Records from a data collection:
= = = = = = =

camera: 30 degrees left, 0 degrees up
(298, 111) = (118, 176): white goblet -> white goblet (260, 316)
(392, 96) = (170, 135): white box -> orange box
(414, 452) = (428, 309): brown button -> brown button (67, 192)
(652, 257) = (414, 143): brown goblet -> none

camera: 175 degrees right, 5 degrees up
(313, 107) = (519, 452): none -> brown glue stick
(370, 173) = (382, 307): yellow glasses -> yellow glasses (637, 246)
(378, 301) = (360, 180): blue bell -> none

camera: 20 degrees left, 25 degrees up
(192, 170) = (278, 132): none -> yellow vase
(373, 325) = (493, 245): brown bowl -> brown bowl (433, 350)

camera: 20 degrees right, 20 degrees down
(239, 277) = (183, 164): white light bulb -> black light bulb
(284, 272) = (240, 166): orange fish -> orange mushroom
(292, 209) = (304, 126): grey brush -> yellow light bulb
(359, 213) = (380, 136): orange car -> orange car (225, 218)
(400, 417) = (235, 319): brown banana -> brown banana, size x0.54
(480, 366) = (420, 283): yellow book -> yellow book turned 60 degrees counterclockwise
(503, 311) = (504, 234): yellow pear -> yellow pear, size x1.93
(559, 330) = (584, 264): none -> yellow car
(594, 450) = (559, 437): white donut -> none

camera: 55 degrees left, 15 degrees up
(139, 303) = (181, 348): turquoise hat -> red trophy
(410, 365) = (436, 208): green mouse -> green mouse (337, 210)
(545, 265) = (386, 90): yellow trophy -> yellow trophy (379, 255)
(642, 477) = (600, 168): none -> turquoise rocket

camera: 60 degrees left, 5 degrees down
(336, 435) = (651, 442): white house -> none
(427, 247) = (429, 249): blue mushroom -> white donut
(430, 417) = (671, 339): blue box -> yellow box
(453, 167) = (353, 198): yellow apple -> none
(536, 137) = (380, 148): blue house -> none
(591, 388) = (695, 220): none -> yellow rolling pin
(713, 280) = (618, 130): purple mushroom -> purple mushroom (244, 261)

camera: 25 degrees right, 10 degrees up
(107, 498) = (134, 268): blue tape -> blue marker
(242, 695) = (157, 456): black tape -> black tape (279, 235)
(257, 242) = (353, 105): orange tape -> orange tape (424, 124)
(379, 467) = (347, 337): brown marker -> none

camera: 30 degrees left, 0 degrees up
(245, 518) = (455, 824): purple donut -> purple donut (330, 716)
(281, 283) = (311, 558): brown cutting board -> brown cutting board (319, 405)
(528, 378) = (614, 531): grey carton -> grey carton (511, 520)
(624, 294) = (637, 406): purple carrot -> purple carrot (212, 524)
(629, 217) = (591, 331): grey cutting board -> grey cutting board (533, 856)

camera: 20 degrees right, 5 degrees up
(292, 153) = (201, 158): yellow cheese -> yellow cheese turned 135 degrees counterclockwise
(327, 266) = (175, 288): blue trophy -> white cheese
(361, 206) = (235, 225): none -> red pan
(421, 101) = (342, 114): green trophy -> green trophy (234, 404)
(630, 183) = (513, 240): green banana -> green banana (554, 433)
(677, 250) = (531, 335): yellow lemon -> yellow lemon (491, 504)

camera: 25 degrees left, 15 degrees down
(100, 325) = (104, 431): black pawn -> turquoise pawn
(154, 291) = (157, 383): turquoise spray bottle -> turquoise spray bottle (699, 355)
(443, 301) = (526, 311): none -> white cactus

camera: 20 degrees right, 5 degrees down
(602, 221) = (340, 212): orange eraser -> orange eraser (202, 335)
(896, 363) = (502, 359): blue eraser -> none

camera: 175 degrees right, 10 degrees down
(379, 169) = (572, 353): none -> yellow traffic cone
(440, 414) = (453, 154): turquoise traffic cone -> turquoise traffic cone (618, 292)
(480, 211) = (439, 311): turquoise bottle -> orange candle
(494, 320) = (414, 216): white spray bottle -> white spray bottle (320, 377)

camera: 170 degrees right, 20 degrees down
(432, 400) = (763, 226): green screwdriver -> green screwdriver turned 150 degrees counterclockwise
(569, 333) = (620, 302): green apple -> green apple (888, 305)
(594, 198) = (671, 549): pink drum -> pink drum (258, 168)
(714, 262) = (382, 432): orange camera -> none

= = = = = = =

# [ABOUT THIS TASK]
The answer should be all the entries, restated with no word changed.

# [YOUR RESPONSE]
camera: 30 degrees left, 0 degrees up
(298, 111) = (118, 176): white goblet -> white goblet (260, 316)
(392, 96) = (170, 135): white box -> orange box
(414, 452) = (428, 309): brown button -> brown button (67, 192)
(652, 257) = (414, 143): brown goblet -> none

camera: 175 degrees right, 5 degrees up
(313, 107) = (519, 452): none -> brown glue stick
(370, 173) = (382, 307): yellow glasses -> yellow glasses (637, 246)
(378, 301) = (360, 180): blue bell -> none

camera: 20 degrees left, 25 degrees up
(192, 170) = (278, 132): none -> yellow vase
(373, 325) = (493, 245): brown bowl -> brown bowl (433, 350)

camera: 20 degrees right, 20 degrees down
(239, 277) = (183, 164): white light bulb -> black light bulb
(284, 272) = (240, 166): orange fish -> orange mushroom
(292, 209) = (304, 126): grey brush -> yellow light bulb
(359, 213) = (380, 136): orange car -> orange car (225, 218)
(400, 417) = (235, 319): brown banana -> brown banana, size x0.54
(480, 366) = (420, 283): yellow book -> yellow book turned 60 degrees counterclockwise
(503, 311) = (504, 234): yellow pear -> yellow pear, size x1.93
(559, 330) = (584, 264): none -> yellow car
(594, 450) = (559, 437): white donut -> none

camera: 55 degrees left, 15 degrees up
(139, 303) = (181, 348): turquoise hat -> red trophy
(410, 365) = (436, 208): green mouse -> green mouse (337, 210)
(545, 265) = (386, 90): yellow trophy -> yellow trophy (379, 255)
(642, 477) = (600, 168): none -> turquoise rocket

camera: 60 degrees left, 5 degrees down
(336, 435) = (651, 442): white house -> none
(427, 247) = (429, 249): blue mushroom -> white donut
(430, 417) = (671, 339): blue box -> yellow box
(453, 167) = (353, 198): yellow apple -> none
(536, 137) = (380, 148): blue house -> none
(591, 388) = (695, 220): none -> yellow rolling pin
(713, 280) = (618, 130): purple mushroom -> purple mushroom (244, 261)

camera: 25 degrees right, 10 degrees up
(107, 498) = (134, 268): blue tape -> blue marker
(242, 695) = (157, 456): black tape -> black tape (279, 235)
(257, 242) = (353, 105): orange tape -> orange tape (424, 124)
(379, 467) = (347, 337): brown marker -> none

camera: 30 degrees left, 0 degrees up
(245, 518) = (455, 824): purple donut -> purple donut (330, 716)
(281, 283) = (311, 558): brown cutting board -> brown cutting board (319, 405)
(528, 378) = (614, 531): grey carton -> grey carton (511, 520)
(624, 294) = (637, 406): purple carrot -> purple carrot (212, 524)
(629, 217) = (591, 331): grey cutting board -> grey cutting board (533, 856)

camera: 20 degrees right, 5 degrees up
(292, 153) = (201, 158): yellow cheese -> yellow cheese turned 135 degrees counterclockwise
(327, 266) = (175, 288): blue trophy -> white cheese
(361, 206) = (235, 225): none -> red pan
(421, 101) = (342, 114): green trophy -> green trophy (234, 404)
(630, 183) = (513, 240): green banana -> green banana (554, 433)
(677, 250) = (531, 335): yellow lemon -> yellow lemon (491, 504)

camera: 25 degrees left, 15 degrees down
(100, 325) = (104, 431): black pawn -> turquoise pawn
(154, 291) = (157, 383): turquoise spray bottle -> turquoise spray bottle (699, 355)
(443, 301) = (526, 311): none -> white cactus

camera: 20 degrees right, 5 degrees down
(602, 221) = (340, 212): orange eraser -> orange eraser (202, 335)
(896, 363) = (502, 359): blue eraser -> none

camera: 175 degrees right, 10 degrees down
(379, 169) = (572, 353): none -> yellow traffic cone
(440, 414) = (453, 154): turquoise traffic cone -> turquoise traffic cone (618, 292)
(480, 211) = (439, 311): turquoise bottle -> orange candle
(494, 320) = (414, 216): white spray bottle -> white spray bottle (320, 377)

camera: 170 degrees right, 20 degrees down
(432, 400) = (763, 226): green screwdriver -> green screwdriver turned 150 degrees counterclockwise
(569, 333) = (620, 302): green apple -> green apple (888, 305)
(594, 198) = (671, 549): pink drum -> pink drum (258, 168)
(714, 262) = (382, 432): orange camera -> none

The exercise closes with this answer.